[Problem description]
From the data below, return the exact lines starting at the line containing "missing | white" and ending at the line containing "141) | 75 degrees counterclockwise |", both included, and nothing else.

━━ Material for the task ━━

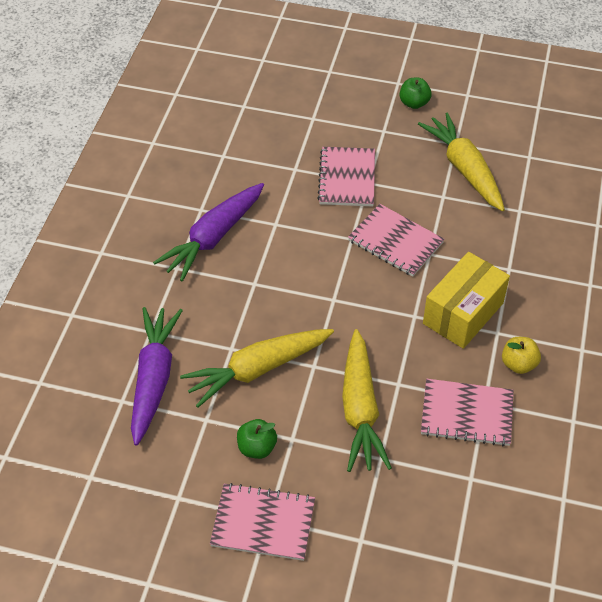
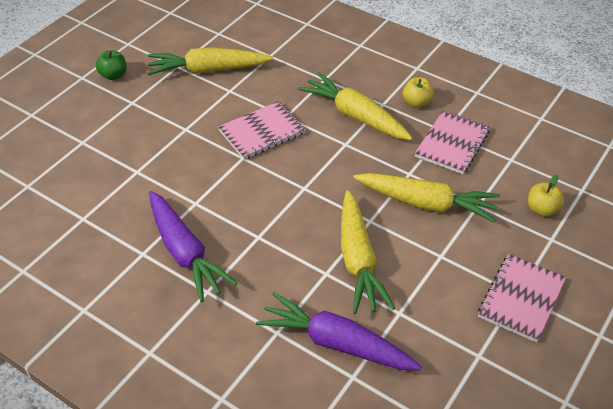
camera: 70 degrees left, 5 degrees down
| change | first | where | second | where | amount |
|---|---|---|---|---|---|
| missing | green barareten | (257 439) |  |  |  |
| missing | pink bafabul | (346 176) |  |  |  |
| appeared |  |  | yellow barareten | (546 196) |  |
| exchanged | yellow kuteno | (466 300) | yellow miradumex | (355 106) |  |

━━━
━━ Material for the task ━━

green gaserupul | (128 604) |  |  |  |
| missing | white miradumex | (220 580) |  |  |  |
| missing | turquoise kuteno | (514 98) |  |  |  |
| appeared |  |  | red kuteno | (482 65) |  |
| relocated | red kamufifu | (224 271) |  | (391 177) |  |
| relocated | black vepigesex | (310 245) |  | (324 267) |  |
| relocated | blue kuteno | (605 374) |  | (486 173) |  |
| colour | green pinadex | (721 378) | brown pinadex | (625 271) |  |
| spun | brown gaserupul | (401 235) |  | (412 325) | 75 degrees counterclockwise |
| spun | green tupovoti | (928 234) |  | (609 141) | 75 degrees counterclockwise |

━━━

[Exercise solution]
| missing | white miradumex | (220 580) |  |  |  |
| missing | turquoise kuteno | (514 98) |  |  |  |
| appeared |  |  | red kuteno | (482 65) |  |
| relocated | red kamufifu | (224 271) |  | (391 177) |  |
| relocated | black vepigesex | (310 245) |  | (324 267) |  |
| relocated | blue kuteno | (605 374) |  | (486 173) |  |
| colour | green pinadex | (721 378) | brown pinadex | (625 271) |  |
| spun | brown gaserupul | (401 235) |  | (412 325) | 75 degrees counterclockwise |
| spun | green tupovoti | (928 234) |  | (609 141) | 75 degrees counterclockwise |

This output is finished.